Records follow. Pull out every line that contains "gift".

%%

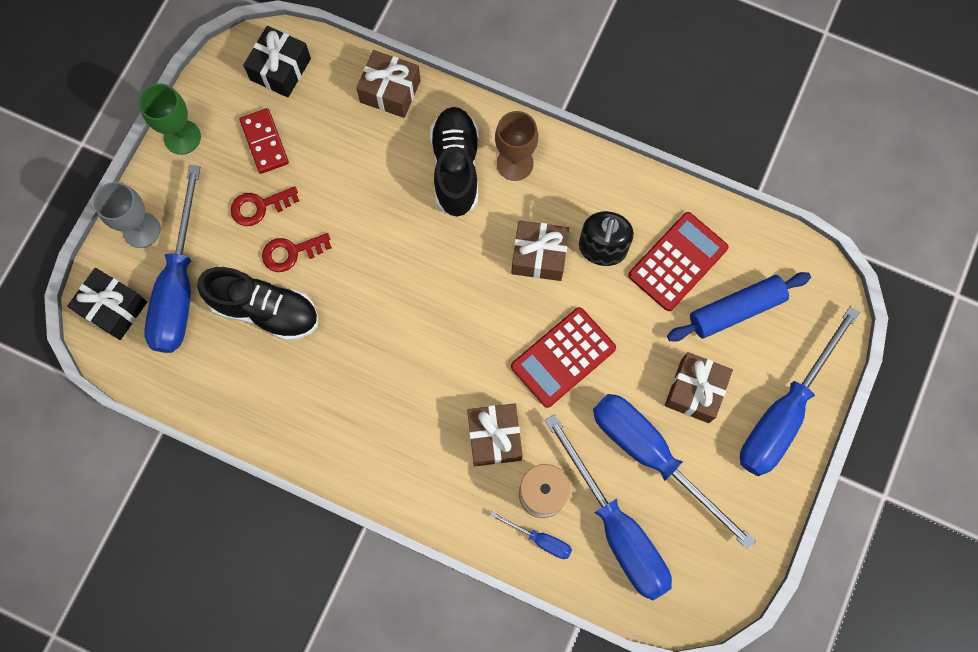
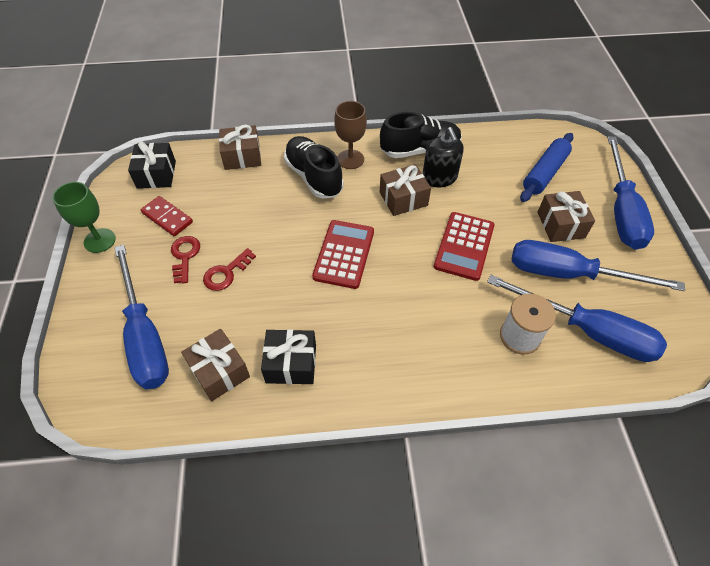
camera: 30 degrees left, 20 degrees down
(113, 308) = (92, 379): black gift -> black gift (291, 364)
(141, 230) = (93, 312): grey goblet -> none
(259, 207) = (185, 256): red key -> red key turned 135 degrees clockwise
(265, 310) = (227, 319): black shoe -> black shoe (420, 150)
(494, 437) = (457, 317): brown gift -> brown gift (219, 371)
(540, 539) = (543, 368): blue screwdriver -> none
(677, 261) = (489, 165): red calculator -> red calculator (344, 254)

%%

▶ [Task answer]:
(113, 308) = (92, 379): black gift -> black gift (291, 364)
(494, 437) = (457, 317): brown gift -> brown gift (219, 371)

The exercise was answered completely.